Task details | A word-for-word copy of the entries is needed, and it should contain no images.
--- Data to process Enclosed Below ---
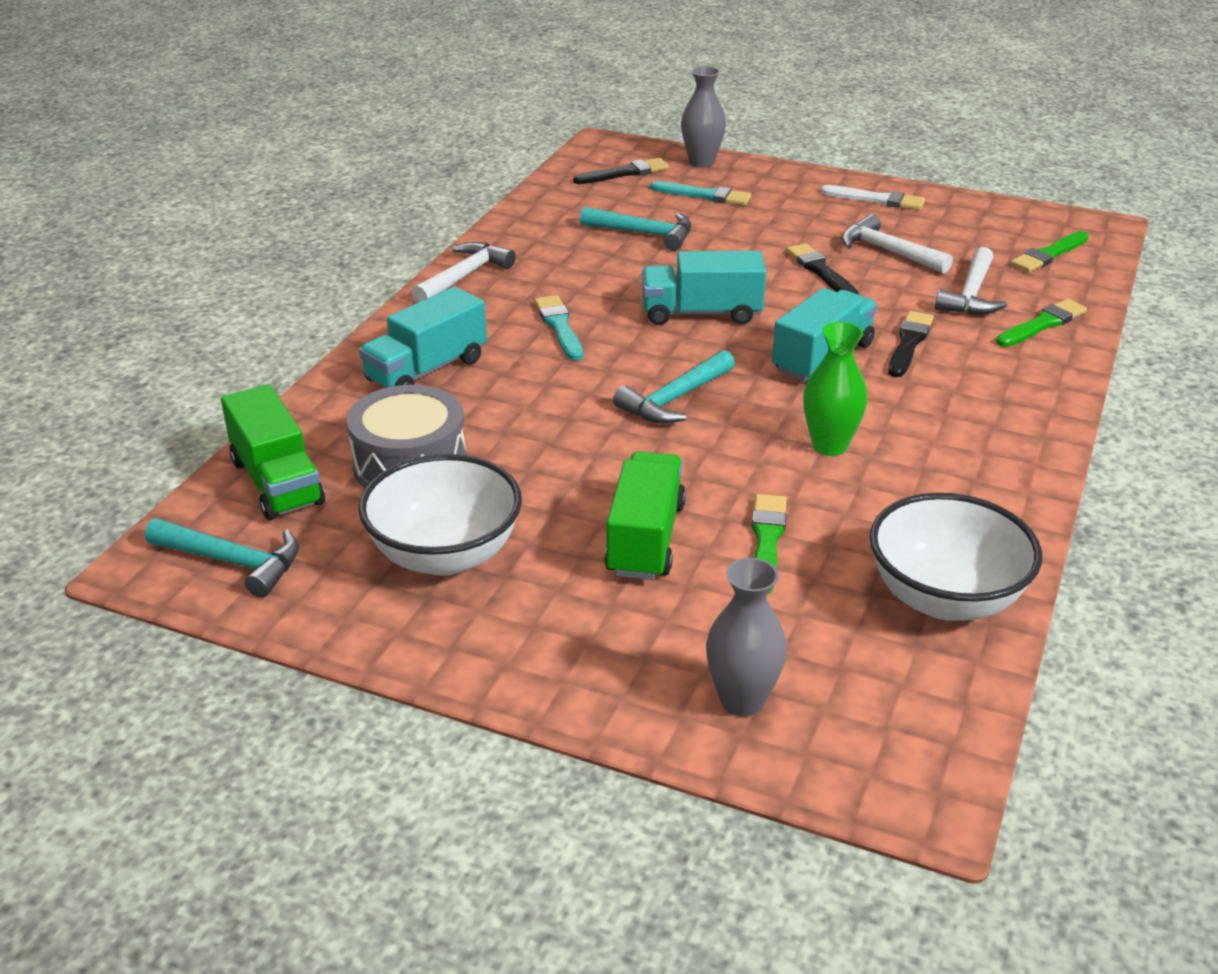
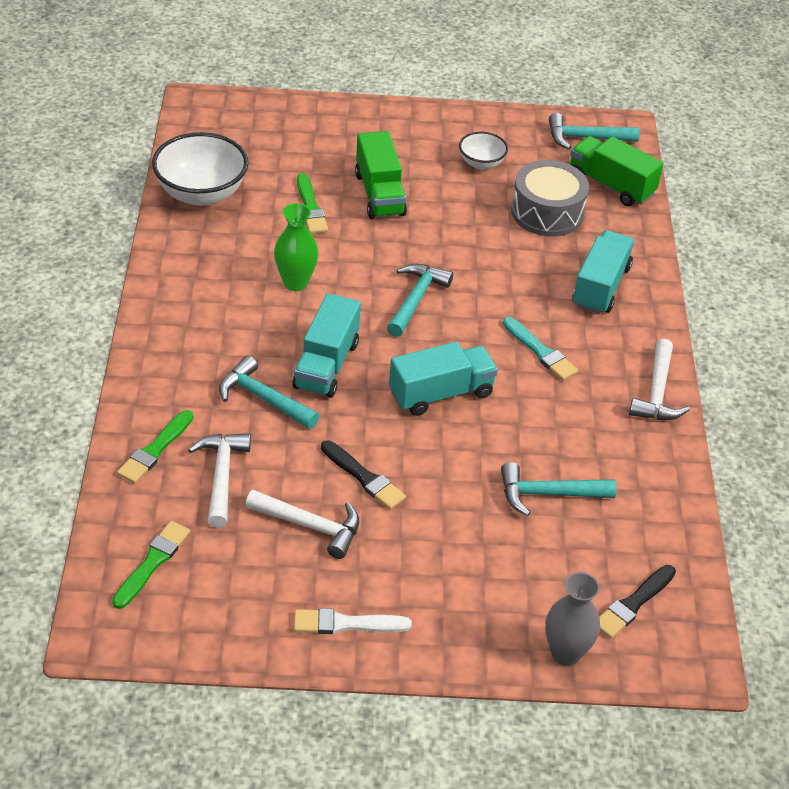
camera: 155 degrees right, 10 degrees up
(445, 555) = (481, 163): white bowl -> white bowl, size x0.54
(704, 195) = (527, 581): turquoise brush -> none
(742, 700) = (291, 124): grey vase -> none
(909, 343) = (263, 398): black brush -> turquoise hammer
--- End of Enclosed Data to process ---
Solution for this exercise |
camera: 155 degrees right, 10 degrees up
(445, 555) = (481, 163): white bowl -> white bowl, size x0.54
(704, 195) = (527, 581): turquoise brush -> none
(742, 700) = (291, 124): grey vase -> none
(909, 343) = (263, 398): black brush -> turquoise hammer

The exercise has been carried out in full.